### Brief
One range is to be output from the listing below, exactly as written: the line with "ash-grey fish 367, 581" to the line with "violet fish 820, 762", both kept.

### Data under study
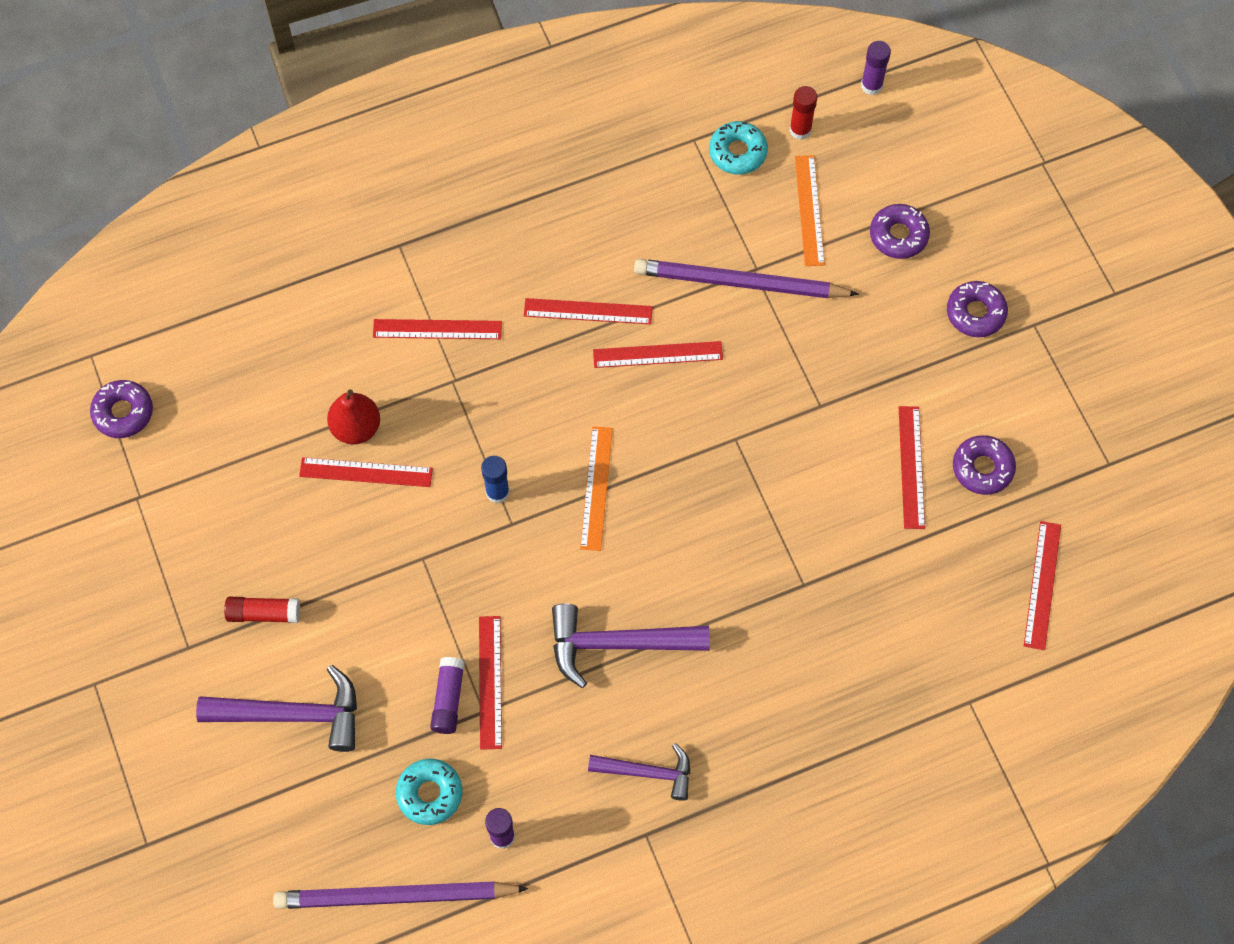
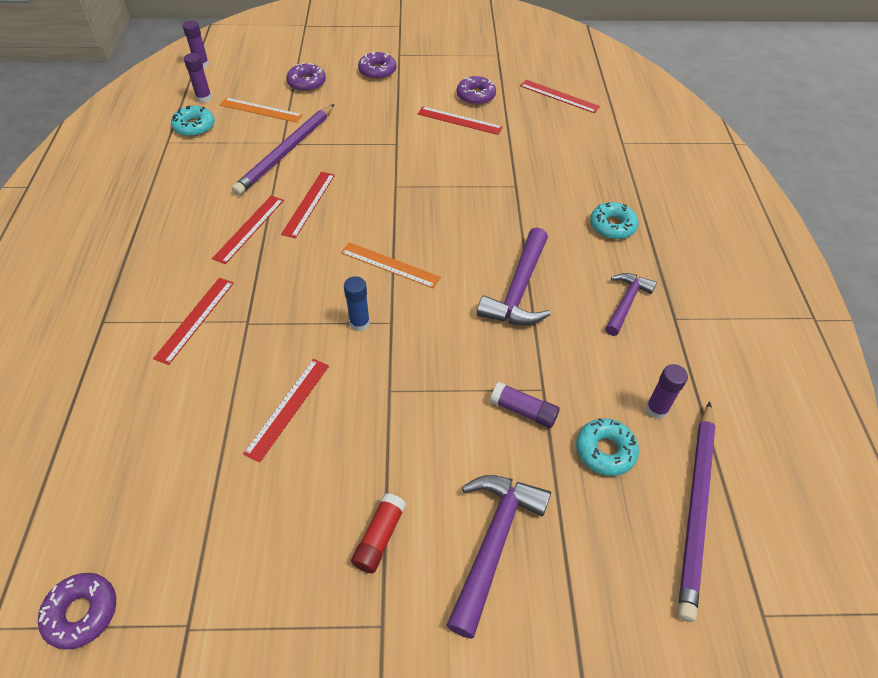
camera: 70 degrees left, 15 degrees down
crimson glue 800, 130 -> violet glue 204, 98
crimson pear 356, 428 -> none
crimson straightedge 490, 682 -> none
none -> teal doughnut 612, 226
---
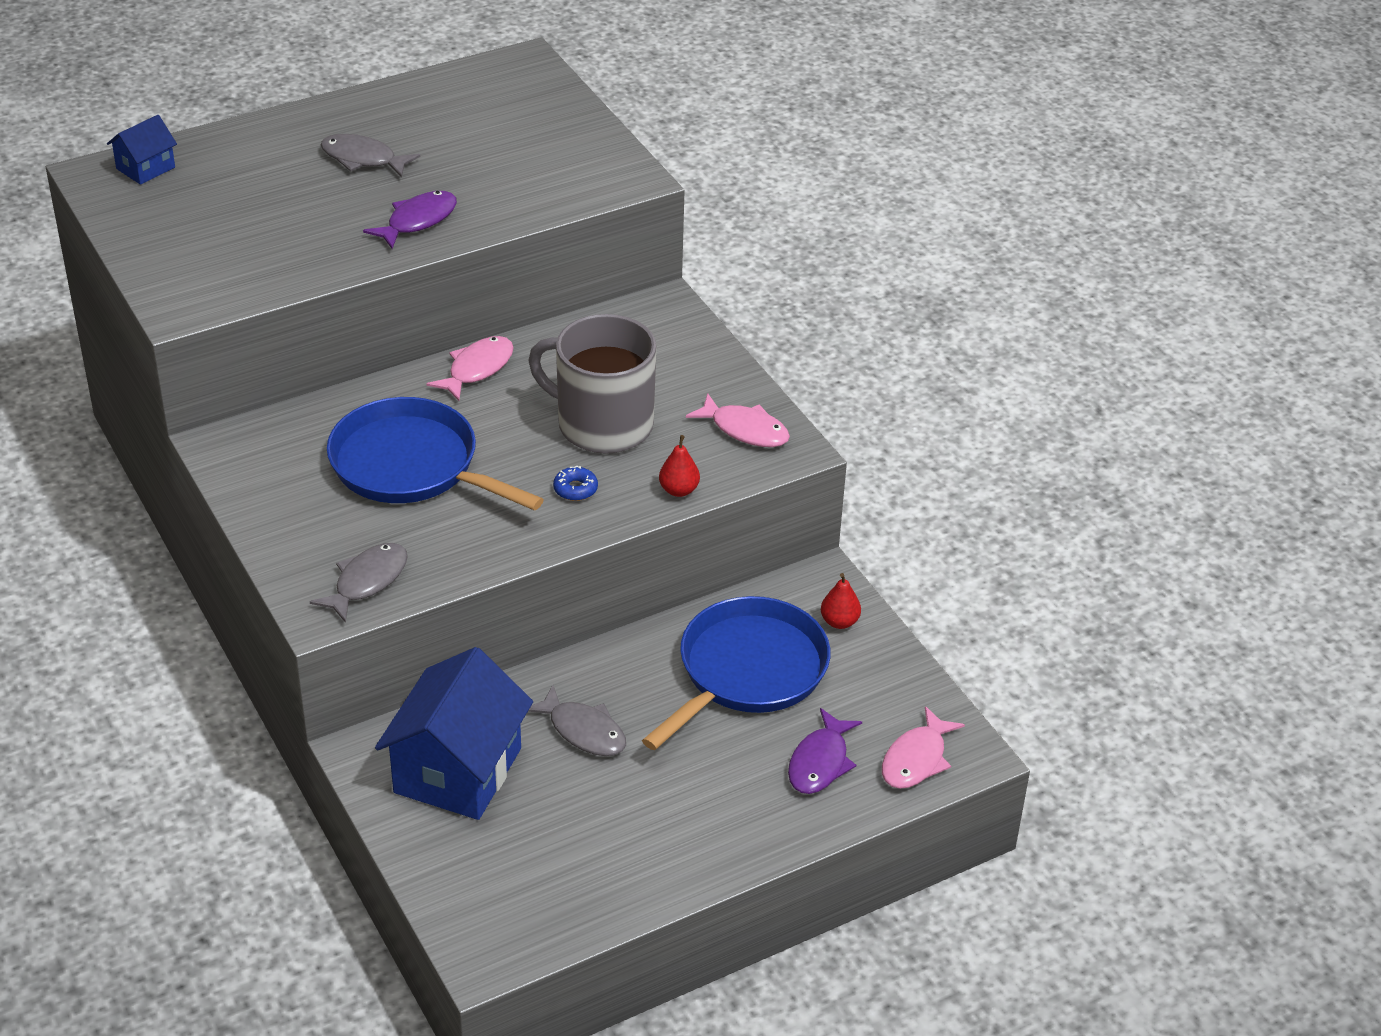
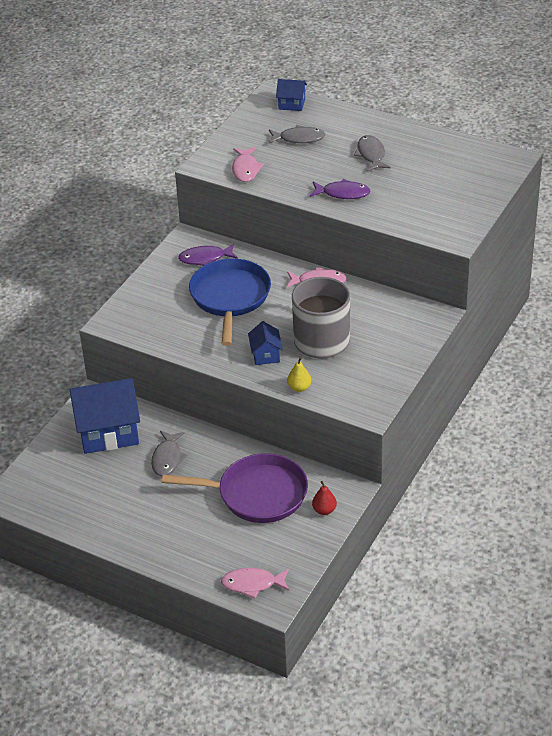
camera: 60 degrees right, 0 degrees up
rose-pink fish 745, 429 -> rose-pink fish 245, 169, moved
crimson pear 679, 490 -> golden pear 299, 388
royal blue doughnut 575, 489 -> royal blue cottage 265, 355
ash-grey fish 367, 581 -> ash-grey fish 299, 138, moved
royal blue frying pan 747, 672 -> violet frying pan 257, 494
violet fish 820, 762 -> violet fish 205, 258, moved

### Task result
ash-grey fish 367, 581 -> ash-grey fish 299, 138, moved
royal blue frying pan 747, 672 -> violet frying pan 257, 494
violet fish 820, 762 -> violet fish 205, 258, moved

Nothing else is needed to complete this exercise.